JOB ITEM:
Every line below from the one containing "green cube [346,64,383,104]" through the one containing "turquoise cone [452,400,494,450]" must be transcribed exactly. Omit all lines outside that stretch.

DATASET EXTRACT:
╔══

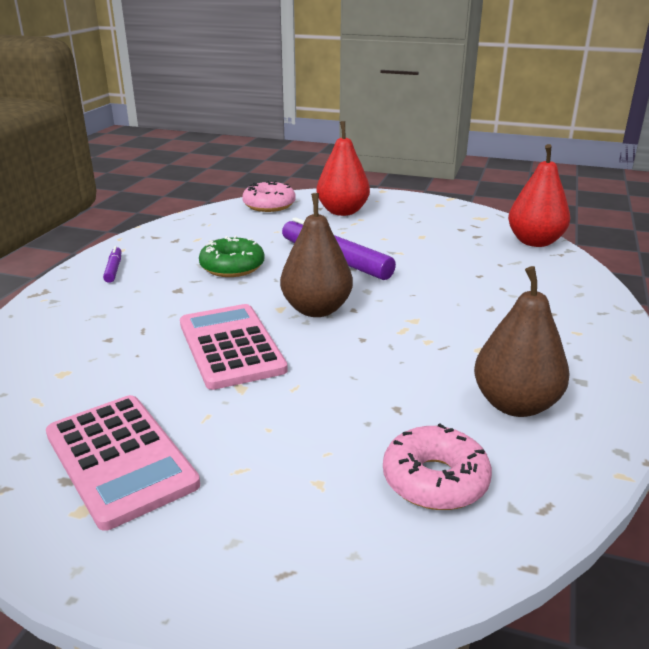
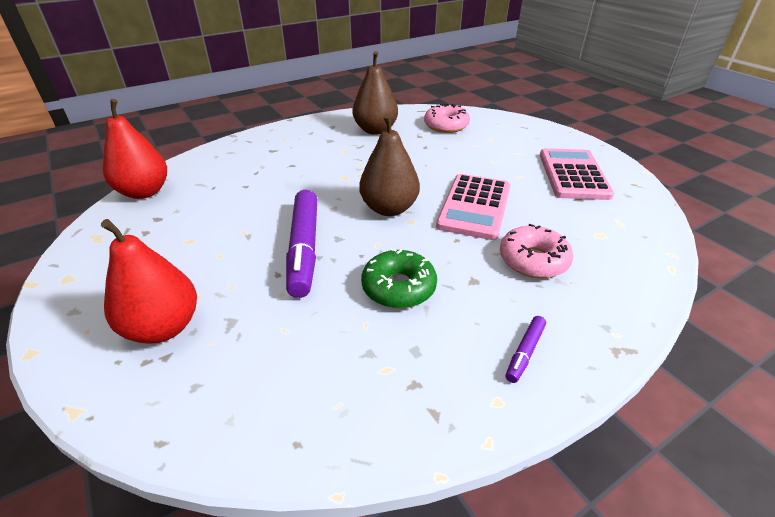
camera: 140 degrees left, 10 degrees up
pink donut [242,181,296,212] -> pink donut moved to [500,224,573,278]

╚══
╔══

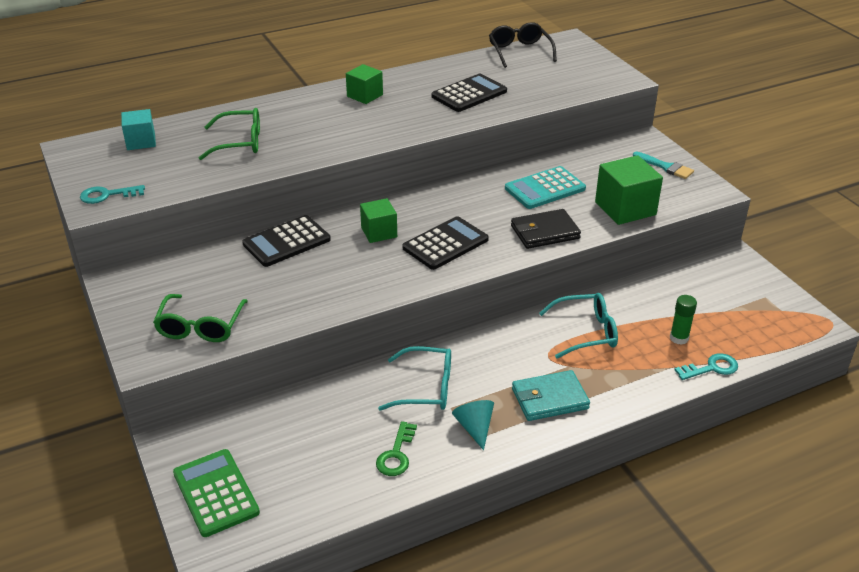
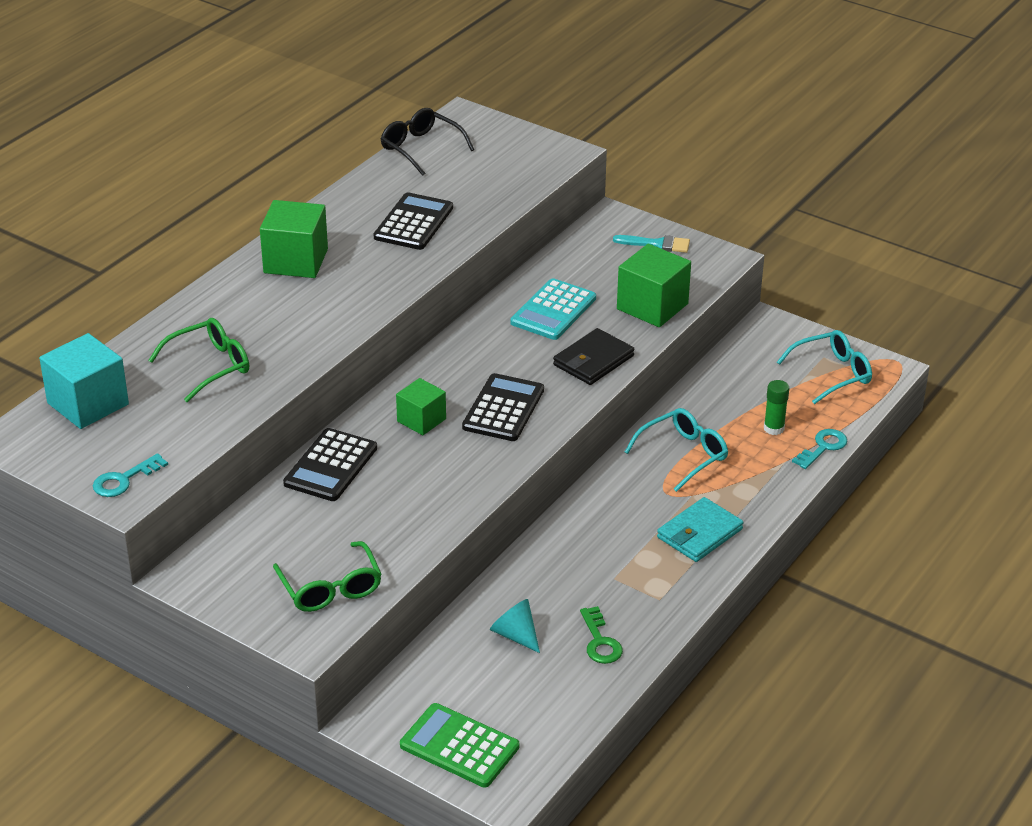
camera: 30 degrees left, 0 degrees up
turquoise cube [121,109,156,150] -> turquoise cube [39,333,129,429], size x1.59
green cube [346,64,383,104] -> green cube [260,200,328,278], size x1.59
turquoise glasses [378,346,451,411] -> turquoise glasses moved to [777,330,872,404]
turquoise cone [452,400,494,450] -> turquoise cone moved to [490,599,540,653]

╚══
╔══

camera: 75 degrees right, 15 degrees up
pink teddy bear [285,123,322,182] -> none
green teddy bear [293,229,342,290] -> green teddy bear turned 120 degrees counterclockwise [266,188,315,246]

╚══

YOUR RESPONSE:
green cube [346,64,383,104] -> green cube [260,200,328,278], size x1.59
turquoise glasses [378,346,451,411] -> turquoise glasses moved to [777,330,872,404]
turquoise cone [452,400,494,450] -> turquoise cone moved to [490,599,540,653]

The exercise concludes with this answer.